*Stored data*:
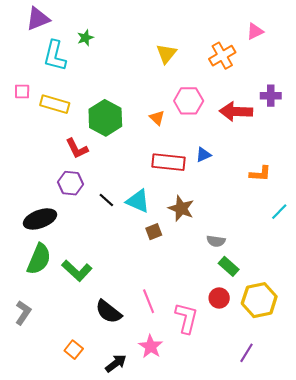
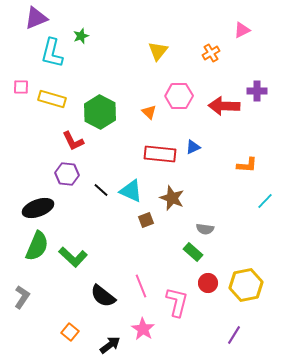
orange cross: (222, 56) -> (211, 53), size x0.7
green rectangle: (229, 266) -> (193, 252), moved

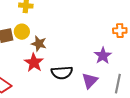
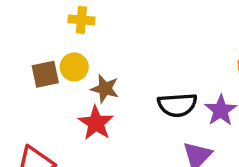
black semicircle: (62, 73) -> (177, 105), moved

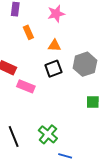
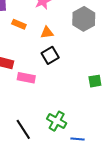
orange rectangle: (28, 32) -> (19, 24), turned -32
gray hexagon: (85, 64) -> (84, 19), moved

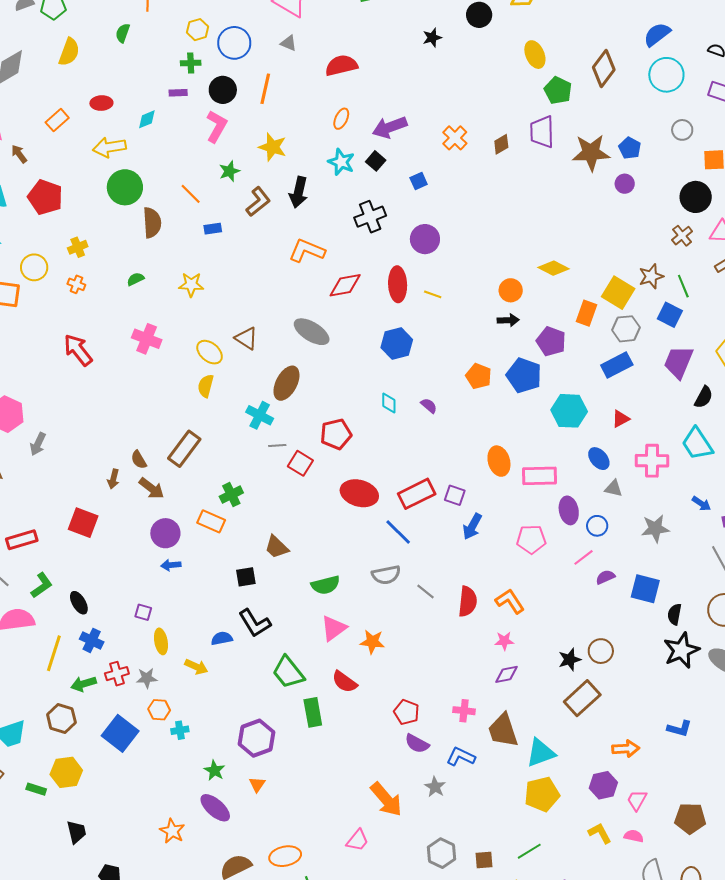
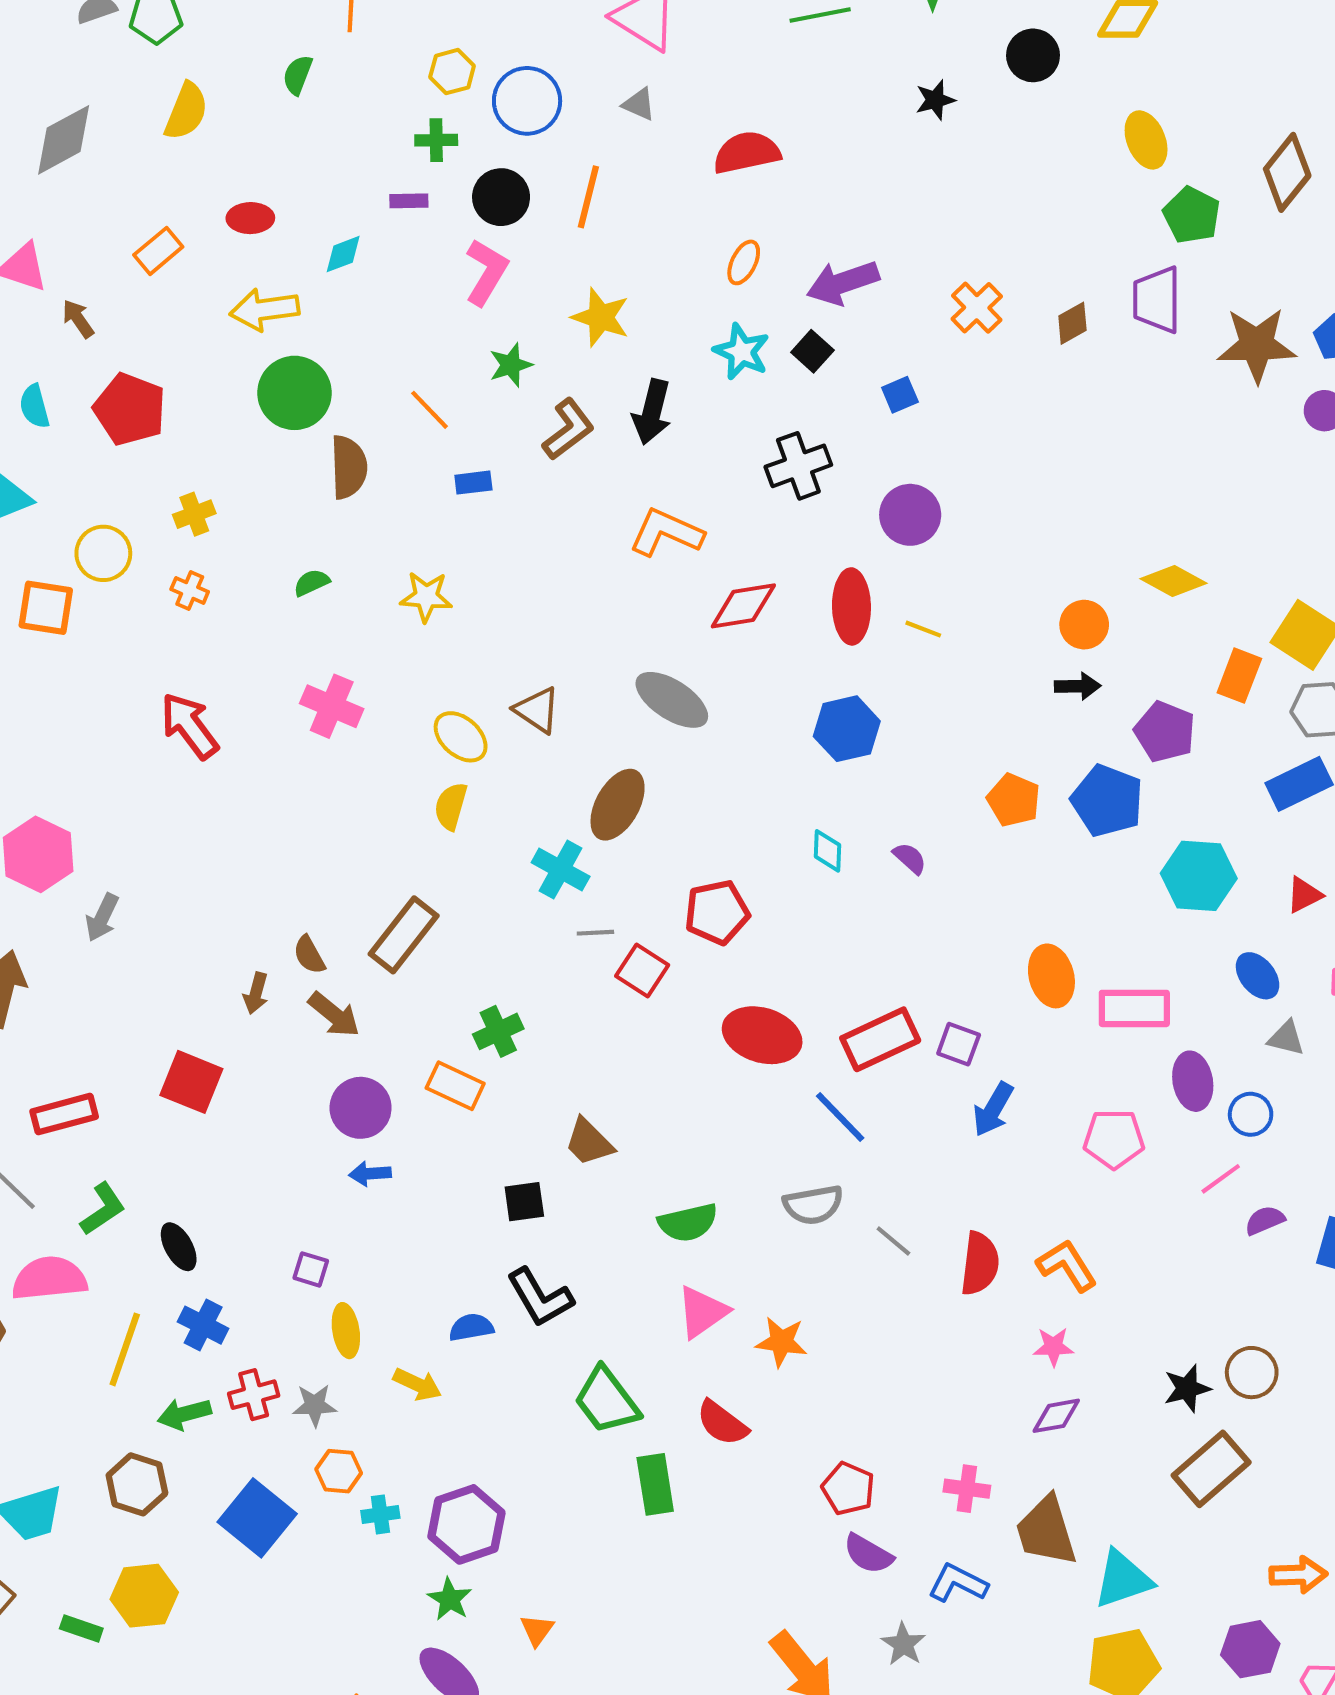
purple hexagon: (257, 738) -> (466, 1524), moved

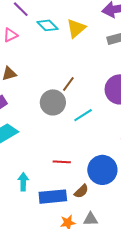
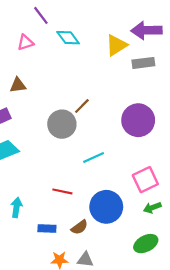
yellow triangle: (76, 28) -> (116, 45), moved
cyan line: (83, 115) -> (94, 158), moved
blue rectangle: (53, 197) -> (47, 229), size x0.6

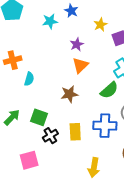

*Task directions*:
Could you transcribe exactly the lines from the line containing "gray hexagon: (85, 64) -> (84, 19), moved" through the final line of the records, both included, and nothing beyond them? The pictures should be left out.

*Response to this exercise*:
gray hexagon: (85, 64) -> (84, 19), moved

purple hexagon: (257, 738) -> (466, 1524), moved

yellow triangle: (76, 28) -> (116, 45), moved
cyan line: (83, 115) -> (94, 158), moved
blue rectangle: (53, 197) -> (47, 229), size x0.6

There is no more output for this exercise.